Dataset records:
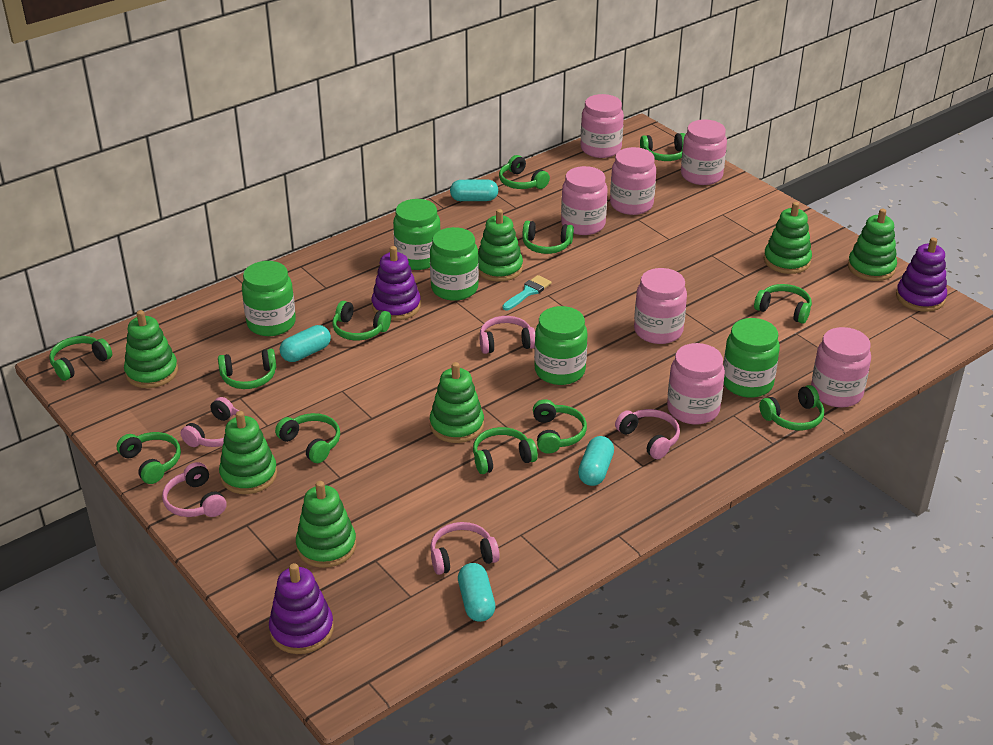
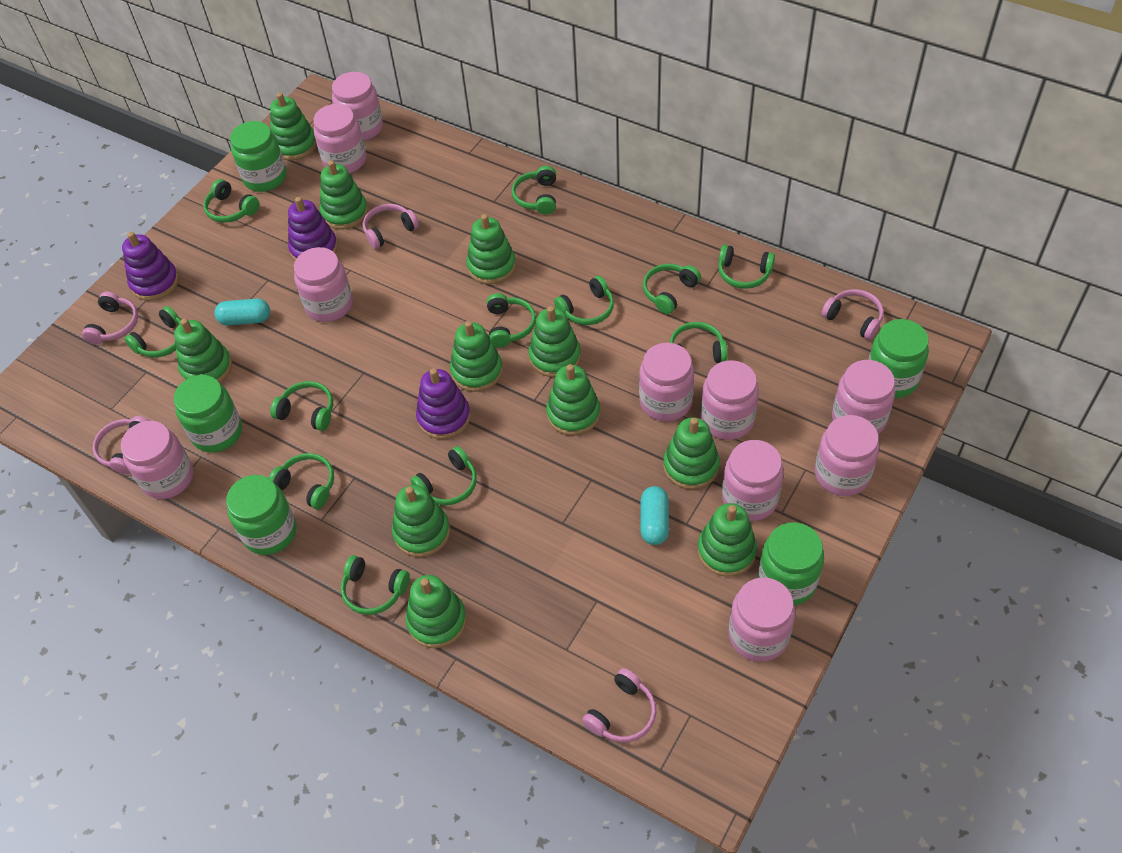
green stacking toy: [124,310,178,388] [219,411,277,494] [296,481,356,568] [430,362,484,443] [478,209,523,282] [764,202,812,274] [848,208,897,281] = 7 -> [174,318,232,383] [270,92,317,160] [320,160,368,230] [392,485,450,557] [405,575,467,648] [450,321,503,392] [466,214,516,284] [528,306,581,377] [546,364,600,436] [663,417,720,490] [698,503,757,577] = 11
pink jar: [561,166,608,235] [581,94,624,158] [610,147,656,215] [634,268,687,344] [667,343,725,425] [681,119,727,185] [811,327,871,408] = 7 -> [121,421,193,499] [294,247,353,322] [313,104,366,173] [332,72,383,141] [639,343,694,421] [701,360,759,440] [722,440,784,521] [729,577,795,662] [815,415,879,496] [832,360,895,435] = 10
turquoise brush: [503,275,552,310] = 1 -> none = 0
turquoise capsule: [280,325,331,362] [450,179,498,201] [458,563,495,622] [578,436,614,486] = 4 -> [214,299,270,325] [640,486,669,545] = 2

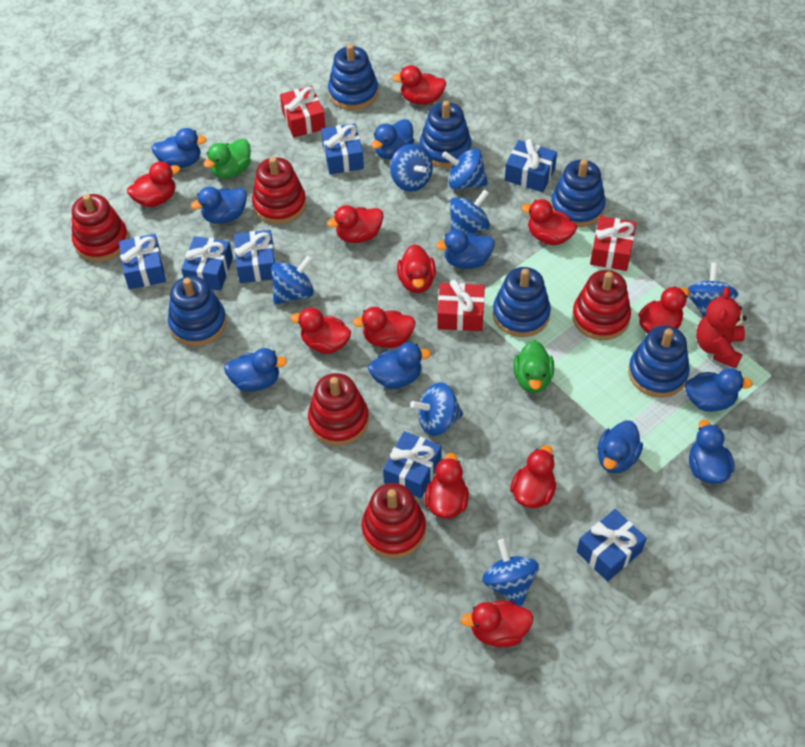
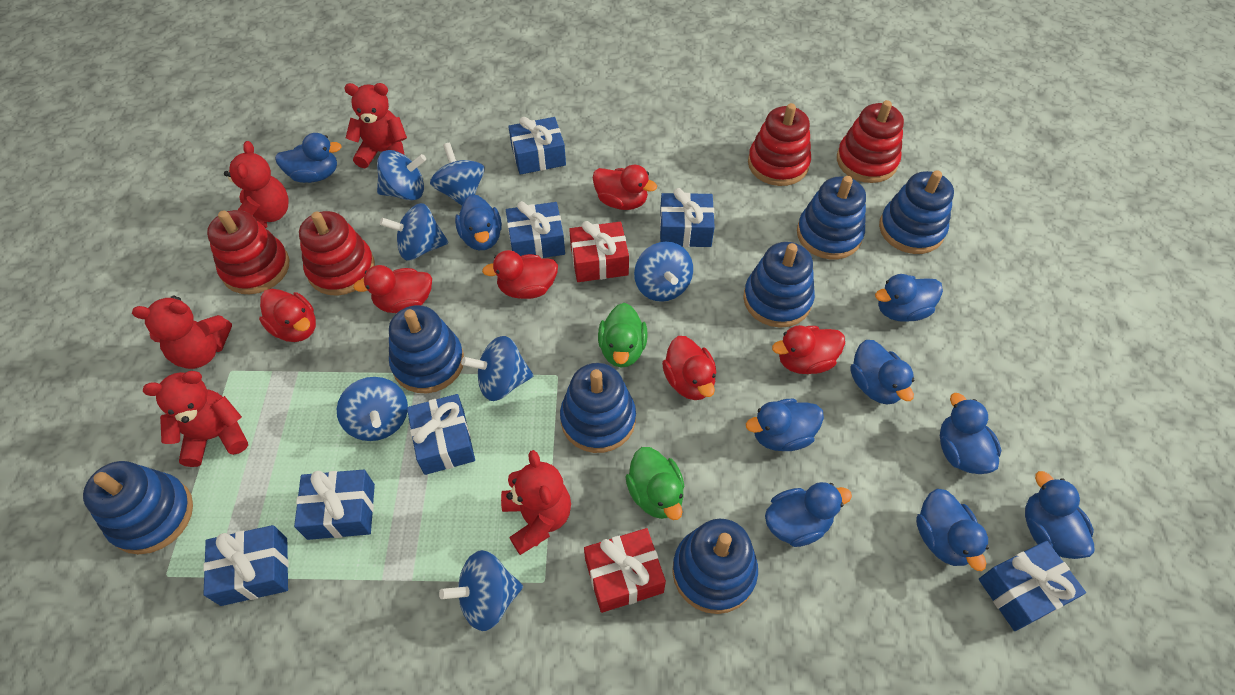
blue stacking toy: [168,276,226,346] [328,44,378,110] [420,101,472,168] [493,267,551,337] [551,159,606,227] [628,326,690,398] = 6 -> [83,461,193,554] [389,305,464,393] [560,363,636,453] [672,519,758,614] [743,242,815,328] [797,176,866,259] [879,170,954,254] = 7
red duck: [127,162,180,207] [290,307,351,354] [327,205,384,243] [352,307,416,348] [392,65,446,105] [397,244,436,293] [425,453,469,518] [461,601,533,647] [510,445,556,508] [521,199,577,245] [639,286,690,333] = 11 -> [259,289,316,342] [353,265,432,313] [482,250,558,299] [593,165,657,210] [662,336,716,400] [772,325,845,374] = 6
red gift: [280,86,326,138] [437,280,485,331] [590,216,636,271] = 3 -> [569,221,629,282] [584,528,666,613] = 2
red stacking toy: [72,194,129,262] [252,157,306,224] [308,373,369,446] [362,483,426,558] [572,270,631,340] = 5 -> [207,210,289,294] [299,211,375,296] [748,103,811,186] [837,100,904,183] = 4
red teddy bear: [696,287,747,369] = 1 -> [132,296,232,369] [143,371,248,467] [224,141,289,228] [344,83,407,168] [501,450,571,555] = 5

WHAT TO DO: Reproduce the records above from their first line to the line bearing "turquoise capsule: [280,325,331,362]", both ends included, leaving every picture out.

RESPONSE AREA:
green stacking toy: [124,310,178,388] [219,411,277,494] [296,481,356,568] [430,362,484,443] [478,209,523,282] [764,202,812,274] [848,208,897,281] = 7 -> [174,318,232,383] [270,92,317,160] [320,160,368,230] [392,485,450,557] [405,575,467,648] [450,321,503,392] [466,214,516,284] [528,306,581,377] [546,364,600,436] [663,417,720,490] [698,503,757,577] = 11
pink jar: [561,166,608,235] [581,94,624,158] [610,147,656,215] [634,268,687,344] [667,343,725,425] [681,119,727,185] [811,327,871,408] = 7 -> [121,421,193,499] [294,247,353,322] [313,104,366,173] [332,72,383,141] [639,343,694,421] [701,360,759,440] [722,440,784,521] [729,577,795,662] [815,415,879,496] [832,360,895,435] = 10
turquoise brush: [503,275,552,310] = 1 -> none = 0
turquoise capsule: [280,325,331,362] [450,179,498,201] [458,563,495,622] [578,436,614,486] = 4 -> [214,299,270,325] [640,486,669,545] = 2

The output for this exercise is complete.